Nothing but the records beneath, reproduced exactly, should appear in the answer.

<<<<

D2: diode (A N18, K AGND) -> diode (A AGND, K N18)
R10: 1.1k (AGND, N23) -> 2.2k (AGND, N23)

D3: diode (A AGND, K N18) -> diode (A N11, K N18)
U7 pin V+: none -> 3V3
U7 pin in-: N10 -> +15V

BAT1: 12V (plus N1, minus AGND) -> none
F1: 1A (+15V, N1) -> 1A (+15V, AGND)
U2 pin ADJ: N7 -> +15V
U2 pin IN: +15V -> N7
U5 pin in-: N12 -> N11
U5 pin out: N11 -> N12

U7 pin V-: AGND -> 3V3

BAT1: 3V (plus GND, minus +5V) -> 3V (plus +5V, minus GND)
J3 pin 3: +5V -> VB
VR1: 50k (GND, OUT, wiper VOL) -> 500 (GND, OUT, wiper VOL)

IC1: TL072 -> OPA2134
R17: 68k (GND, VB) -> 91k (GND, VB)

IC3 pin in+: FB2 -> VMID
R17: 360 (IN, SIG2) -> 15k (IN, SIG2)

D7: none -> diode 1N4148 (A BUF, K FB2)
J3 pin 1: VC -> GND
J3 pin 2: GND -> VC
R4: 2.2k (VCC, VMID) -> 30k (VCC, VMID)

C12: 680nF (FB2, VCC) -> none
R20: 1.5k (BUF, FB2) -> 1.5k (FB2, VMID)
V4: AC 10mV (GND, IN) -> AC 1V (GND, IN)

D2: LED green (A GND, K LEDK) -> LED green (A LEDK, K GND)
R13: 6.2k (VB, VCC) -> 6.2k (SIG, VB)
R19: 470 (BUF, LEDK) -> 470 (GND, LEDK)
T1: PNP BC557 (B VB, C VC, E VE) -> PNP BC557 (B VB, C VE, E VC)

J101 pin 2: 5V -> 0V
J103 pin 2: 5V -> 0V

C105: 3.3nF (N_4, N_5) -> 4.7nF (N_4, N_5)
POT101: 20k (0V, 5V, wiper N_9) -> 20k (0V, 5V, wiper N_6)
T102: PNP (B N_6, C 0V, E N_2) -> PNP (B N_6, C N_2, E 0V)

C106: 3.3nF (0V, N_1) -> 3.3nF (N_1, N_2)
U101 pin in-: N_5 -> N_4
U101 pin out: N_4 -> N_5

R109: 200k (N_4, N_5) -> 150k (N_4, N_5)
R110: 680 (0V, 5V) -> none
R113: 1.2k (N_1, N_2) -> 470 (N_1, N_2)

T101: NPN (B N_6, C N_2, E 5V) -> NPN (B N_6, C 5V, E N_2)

>>>>

| RESULT OF THE TASK |
D2: diode (A N18, K AGND) -> diode (A AGND, K N18)
R10: 1.1k (AGND, N23) -> 2.2k (AGND, N23)

D3: diode (A AGND, K N18) -> diode (A N11, K N18)
U7 pin V+: none -> 3V3
U7 pin in-: N10 -> +15V

BAT1: 12V (plus N1, minus AGND) -> none
F1: 1A (+15V, N1) -> 1A (+15V, AGND)
U2 pin ADJ: N7 -> +15V
U2 pin IN: +15V -> N7
U5 pin in-: N12 -> N11
U5 pin out: N11 -> N12

U7 pin V-: AGND -> 3V3

BAT1: 3V (plus GND, minus +5V) -> 3V (plus +5V, minus GND)
J3 pin 3: +5V -> VB
VR1: 50k (GND, OUT, wiper VOL) -> 500 (GND, OUT, wiper VOL)

IC1: TL072 -> OPA2134
R17: 68k (GND, VB) -> 91k (GND, VB)

IC3 pin in+: FB2 -> VMID
R17: 360 (IN, SIG2) -> 15k (IN, SIG2)

D7: none -> diode 1N4148 (A BUF, K FB2)
J3 pin 1: VC -> GND
J3 pin 2: GND -> VC
R4: 2.2k (VCC, VMID) -> 30k (VCC, VMID)

C12: 680nF (FB2, VCC) -> none
R20: 1.5k (BUF, FB2) -> 1.5k (FB2, VMID)
V4: AC 10mV (GND, IN) -> AC 1V (GND, IN)

D2: LED green (A GND, K LEDK) -> LED green (A LEDK, K GND)
R13: 6.2k (VB, VCC) -> 6.2k (SIG, VB)
R19: 470 (BUF, LEDK) -> 470 (GND, LEDK)
T1: PNP BC557 (B VB, C VC, E VE) -> PNP BC557 (B VB, C VE, E VC)

J101 pin 2: 5V -> 0V
J103 pin 2: 5V -> 0V

C105: 3.3nF (N_4, N_5) -> 4.7nF (N_4, N_5)
POT101: 20k (0V, 5V, wiper N_9) -> 20k (0V, 5V, wiper N_6)
T102: PNP (B N_6, C 0V, E N_2) -> PNP (B N_6, C N_2, E 0V)

C106: 3.3nF (0V, N_1) -> 3.3nF (N_1, N_2)
U101 pin in-: N_5 -> N_4
U101 pin out: N_4 -> N_5

R109: 200k (N_4, N_5) -> 150k (N_4, N_5)
R110: 680 (0V, 5V) -> none
R113: 1.2k (N_1, N_2) -> 470 (N_1, N_2)

T101: NPN (B N_6, C N_2, E 5V) -> NPN (B N_6, C 5V, E N_2)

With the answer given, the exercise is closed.